TASK ▸
The required result is a copy of each line below in which "banana" appears.

DATASET CONTENT ▸

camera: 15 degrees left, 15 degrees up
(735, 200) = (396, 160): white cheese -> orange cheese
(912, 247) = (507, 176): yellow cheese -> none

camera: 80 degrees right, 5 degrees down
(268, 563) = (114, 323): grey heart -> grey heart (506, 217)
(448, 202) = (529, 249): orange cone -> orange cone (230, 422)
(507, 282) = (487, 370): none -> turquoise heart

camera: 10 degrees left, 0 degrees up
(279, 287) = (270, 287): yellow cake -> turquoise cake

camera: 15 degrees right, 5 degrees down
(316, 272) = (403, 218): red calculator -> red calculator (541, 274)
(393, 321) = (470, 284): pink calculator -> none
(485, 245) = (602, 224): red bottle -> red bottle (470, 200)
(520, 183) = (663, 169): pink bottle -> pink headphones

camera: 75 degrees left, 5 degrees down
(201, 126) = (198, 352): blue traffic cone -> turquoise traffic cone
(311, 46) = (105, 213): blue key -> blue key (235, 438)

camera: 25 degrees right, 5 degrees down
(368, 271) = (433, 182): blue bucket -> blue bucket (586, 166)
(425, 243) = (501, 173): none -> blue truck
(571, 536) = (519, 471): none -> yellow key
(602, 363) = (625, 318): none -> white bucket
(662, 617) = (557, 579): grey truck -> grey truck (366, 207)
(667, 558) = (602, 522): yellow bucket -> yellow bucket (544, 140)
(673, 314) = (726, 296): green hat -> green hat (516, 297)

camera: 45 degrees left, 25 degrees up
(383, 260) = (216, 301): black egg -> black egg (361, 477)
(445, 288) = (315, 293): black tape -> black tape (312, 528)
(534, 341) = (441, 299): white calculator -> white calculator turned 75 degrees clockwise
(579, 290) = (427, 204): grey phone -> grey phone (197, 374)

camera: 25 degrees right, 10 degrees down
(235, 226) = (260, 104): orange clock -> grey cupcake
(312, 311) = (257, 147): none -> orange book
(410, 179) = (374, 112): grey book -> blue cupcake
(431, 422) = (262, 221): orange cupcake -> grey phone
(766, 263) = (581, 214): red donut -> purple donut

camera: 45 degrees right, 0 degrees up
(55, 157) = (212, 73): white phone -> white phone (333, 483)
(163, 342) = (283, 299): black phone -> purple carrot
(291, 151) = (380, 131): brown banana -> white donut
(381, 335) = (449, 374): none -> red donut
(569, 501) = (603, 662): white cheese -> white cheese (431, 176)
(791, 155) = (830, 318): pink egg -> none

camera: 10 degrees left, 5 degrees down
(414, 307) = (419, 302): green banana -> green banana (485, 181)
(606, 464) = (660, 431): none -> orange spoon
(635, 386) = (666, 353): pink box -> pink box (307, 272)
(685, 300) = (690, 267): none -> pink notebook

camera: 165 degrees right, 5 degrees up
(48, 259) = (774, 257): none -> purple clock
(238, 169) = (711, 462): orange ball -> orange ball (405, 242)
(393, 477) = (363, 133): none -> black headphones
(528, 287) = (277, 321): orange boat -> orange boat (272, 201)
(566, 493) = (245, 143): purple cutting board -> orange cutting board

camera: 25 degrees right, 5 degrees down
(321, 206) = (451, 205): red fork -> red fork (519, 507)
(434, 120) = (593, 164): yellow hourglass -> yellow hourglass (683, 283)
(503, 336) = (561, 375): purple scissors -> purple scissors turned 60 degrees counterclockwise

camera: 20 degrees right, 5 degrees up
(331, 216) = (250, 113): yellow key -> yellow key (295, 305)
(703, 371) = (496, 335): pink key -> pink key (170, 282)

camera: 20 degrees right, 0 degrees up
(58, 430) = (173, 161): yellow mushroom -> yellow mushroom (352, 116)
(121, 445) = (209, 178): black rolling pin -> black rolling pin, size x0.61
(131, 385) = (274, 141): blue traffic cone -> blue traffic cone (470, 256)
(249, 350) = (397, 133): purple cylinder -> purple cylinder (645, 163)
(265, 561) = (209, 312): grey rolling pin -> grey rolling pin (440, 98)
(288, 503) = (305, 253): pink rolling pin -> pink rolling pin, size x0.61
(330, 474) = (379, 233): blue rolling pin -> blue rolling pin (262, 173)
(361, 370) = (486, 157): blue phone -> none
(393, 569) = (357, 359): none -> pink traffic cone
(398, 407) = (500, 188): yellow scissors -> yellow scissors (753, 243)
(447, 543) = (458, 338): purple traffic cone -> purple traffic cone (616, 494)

YOUR SOLUTION ▸
(291, 151) = (380, 131): brown banana -> white donut
(414, 307) = (419, 302): green banana -> green banana (485, 181)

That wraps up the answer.